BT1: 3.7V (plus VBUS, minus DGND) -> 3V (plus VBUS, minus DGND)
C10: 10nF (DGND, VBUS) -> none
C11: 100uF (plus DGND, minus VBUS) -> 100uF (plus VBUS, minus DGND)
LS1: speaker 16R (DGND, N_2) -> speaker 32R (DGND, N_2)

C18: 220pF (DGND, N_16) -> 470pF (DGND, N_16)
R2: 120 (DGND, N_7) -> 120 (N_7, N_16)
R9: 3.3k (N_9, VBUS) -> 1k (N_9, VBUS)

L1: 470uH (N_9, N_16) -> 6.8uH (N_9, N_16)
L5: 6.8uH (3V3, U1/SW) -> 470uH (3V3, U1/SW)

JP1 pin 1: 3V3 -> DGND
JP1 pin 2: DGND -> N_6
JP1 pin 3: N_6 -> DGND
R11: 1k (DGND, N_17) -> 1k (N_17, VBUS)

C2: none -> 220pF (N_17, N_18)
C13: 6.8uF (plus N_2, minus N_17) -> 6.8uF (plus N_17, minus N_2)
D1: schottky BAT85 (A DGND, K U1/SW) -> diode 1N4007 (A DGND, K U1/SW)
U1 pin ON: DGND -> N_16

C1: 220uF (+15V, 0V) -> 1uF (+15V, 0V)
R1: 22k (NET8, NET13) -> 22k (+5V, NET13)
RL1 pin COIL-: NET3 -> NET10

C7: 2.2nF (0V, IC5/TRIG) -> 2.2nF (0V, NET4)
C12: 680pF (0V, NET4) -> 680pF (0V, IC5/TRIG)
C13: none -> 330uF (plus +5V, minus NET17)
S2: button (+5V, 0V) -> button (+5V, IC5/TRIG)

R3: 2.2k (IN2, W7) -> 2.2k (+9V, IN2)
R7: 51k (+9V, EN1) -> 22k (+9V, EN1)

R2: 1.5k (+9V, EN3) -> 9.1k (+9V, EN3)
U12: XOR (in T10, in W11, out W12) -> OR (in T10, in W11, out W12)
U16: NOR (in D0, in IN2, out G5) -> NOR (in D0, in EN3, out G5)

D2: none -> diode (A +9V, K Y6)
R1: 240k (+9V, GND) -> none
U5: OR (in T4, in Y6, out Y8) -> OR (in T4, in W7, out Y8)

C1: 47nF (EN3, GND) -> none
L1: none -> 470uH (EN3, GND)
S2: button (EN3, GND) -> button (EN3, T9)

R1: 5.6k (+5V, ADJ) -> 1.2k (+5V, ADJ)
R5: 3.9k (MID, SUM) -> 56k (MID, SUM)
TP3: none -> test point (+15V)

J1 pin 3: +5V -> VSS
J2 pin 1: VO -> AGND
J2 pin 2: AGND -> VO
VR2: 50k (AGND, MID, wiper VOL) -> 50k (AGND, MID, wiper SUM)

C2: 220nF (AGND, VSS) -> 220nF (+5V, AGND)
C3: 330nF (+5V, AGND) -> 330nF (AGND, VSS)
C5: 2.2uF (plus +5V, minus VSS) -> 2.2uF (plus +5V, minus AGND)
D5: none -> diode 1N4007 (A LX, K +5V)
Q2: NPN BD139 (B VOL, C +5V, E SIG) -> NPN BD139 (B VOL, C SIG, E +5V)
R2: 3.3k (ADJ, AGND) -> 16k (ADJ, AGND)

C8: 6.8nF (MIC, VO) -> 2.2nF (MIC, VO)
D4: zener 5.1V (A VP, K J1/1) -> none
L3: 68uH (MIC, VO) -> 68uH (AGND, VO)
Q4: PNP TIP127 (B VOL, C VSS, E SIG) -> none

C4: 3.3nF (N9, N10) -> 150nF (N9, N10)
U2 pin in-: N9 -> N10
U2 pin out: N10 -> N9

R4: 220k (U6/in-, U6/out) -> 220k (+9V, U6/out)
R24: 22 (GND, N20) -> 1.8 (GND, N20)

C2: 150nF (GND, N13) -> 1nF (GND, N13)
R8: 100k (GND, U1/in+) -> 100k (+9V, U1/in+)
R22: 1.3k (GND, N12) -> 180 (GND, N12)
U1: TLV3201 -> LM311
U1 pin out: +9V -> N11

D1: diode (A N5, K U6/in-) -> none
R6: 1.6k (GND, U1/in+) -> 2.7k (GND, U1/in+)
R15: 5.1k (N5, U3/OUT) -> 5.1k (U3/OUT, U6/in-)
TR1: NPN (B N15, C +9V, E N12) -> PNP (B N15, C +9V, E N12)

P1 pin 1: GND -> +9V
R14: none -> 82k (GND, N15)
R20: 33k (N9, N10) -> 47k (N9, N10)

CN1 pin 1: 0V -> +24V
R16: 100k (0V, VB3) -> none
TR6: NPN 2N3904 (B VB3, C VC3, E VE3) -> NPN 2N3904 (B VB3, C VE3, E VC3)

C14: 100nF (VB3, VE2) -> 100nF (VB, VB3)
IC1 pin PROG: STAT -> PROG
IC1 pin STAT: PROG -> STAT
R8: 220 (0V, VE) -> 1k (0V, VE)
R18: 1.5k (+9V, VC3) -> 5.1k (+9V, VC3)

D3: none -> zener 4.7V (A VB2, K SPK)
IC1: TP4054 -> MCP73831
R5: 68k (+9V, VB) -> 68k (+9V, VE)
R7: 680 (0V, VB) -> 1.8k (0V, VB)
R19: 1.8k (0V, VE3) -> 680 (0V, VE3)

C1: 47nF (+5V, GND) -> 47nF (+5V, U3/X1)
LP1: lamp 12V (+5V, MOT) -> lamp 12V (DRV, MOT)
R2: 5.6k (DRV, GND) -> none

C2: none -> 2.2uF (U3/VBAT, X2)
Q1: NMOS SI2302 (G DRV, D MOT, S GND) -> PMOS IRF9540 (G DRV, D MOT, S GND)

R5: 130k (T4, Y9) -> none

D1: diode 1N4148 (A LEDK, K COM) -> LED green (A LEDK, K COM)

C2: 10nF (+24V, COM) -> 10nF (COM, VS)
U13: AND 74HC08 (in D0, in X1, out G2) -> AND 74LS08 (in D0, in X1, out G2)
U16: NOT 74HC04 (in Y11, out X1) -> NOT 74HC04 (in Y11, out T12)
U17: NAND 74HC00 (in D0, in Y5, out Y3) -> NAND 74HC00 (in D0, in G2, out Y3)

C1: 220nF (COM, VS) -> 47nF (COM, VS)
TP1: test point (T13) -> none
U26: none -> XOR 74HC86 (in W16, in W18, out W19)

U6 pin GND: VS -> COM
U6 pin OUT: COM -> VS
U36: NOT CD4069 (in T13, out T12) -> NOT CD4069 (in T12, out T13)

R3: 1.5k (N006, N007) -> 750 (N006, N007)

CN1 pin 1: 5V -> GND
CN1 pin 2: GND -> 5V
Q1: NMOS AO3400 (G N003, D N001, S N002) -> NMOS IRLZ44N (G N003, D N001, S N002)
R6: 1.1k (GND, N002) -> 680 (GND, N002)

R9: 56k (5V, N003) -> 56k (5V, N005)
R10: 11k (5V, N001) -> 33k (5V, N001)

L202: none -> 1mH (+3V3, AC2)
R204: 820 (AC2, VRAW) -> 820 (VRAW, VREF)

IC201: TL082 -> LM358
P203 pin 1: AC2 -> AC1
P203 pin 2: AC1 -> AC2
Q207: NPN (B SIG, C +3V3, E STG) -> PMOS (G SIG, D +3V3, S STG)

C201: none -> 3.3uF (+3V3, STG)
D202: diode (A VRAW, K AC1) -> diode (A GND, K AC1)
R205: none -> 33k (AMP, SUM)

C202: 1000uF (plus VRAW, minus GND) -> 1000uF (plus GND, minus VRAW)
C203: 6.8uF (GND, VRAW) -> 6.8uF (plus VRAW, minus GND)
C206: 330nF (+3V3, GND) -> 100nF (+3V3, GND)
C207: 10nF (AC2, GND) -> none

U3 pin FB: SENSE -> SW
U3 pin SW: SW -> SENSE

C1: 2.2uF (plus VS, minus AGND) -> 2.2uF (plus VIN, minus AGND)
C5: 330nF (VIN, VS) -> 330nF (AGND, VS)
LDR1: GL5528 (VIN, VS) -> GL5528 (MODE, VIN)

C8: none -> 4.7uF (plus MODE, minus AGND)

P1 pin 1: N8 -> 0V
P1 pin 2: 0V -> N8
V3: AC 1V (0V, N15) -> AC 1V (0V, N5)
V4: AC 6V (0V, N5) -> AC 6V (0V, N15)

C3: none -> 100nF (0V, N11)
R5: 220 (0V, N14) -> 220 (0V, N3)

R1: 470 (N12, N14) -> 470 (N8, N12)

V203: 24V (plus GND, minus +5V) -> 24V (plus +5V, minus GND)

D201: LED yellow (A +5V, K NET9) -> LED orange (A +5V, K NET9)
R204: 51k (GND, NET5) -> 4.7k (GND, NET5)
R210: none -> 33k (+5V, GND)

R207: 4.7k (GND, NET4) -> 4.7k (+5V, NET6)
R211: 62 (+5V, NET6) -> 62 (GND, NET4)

----

* **GOAL OF THE EXERCISE**
Quote the data above from the line containing "C13: 6.8uF (plus" to the line containing "J2 pin 2: AGND -> VO", inclusive, and stop.

* **SOLUTION TO THE PROBLEM**
C13: 6.8uF (plus N_2, minus N_17) -> 6.8uF (plus N_17, minus N_2)
D1: schottky BAT85 (A DGND, K U1/SW) -> diode 1N4007 (A DGND, K U1/SW)
U1 pin ON: DGND -> N_16

C1: 220uF (+15V, 0V) -> 1uF (+15V, 0V)
R1: 22k (NET8, NET13) -> 22k (+5V, NET13)
RL1 pin COIL-: NET3 -> NET10

C7: 2.2nF (0V, IC5/TRIG) -> 2.2nF (0V, NET4)
C12: 680pF (0V, NET4) -> 680pF (0V, IC5/TRIG)
C13: none -> 330uF (plus +5V, minus NET17)
S2: button (+5V, 0V) -> button (+5V, IC5/TRIG)

R3: 2.2k (IN2, W7) -> 2.2k (+9V, IN2)
R7: 51k (+9V, EN1) -> 22k (+9V, EN1)

R2: 1.5k (+9V, EN3) -> 9.1k (+9V, EN3)
U12: XOR (in T10, in W11, out W12) -> OR (in T10, in W11, out W12)
U16: NOR (in D0, in IN2, out G5) -> NOR (in D0, in EN3, out G5)

D2: none -> diode (A +9V, K Y6)
R1: 240k (+9V, GND) -> none
U5: OR (in T4, in Y6, out Y8) -> OR (in T4, in W7, out Y8)

C1: 47nF (EN3, GND) -> none
L1: none -> 470uH (EN3, GND)
S2: button (EN3, GND) -> button (EN3, T9)

R1: 5.6k (+5V, ADJ) -> 1.2k (+5V, ADJ)
R5: 3.9k (MID, SUM) -> 56k (MID, SUM)
TP3: none -> test point (+15V)

J1 pin 3: +5V -> VSS
J2 pin 1: VO -> AGND
J2 pin 2: AGND -> VO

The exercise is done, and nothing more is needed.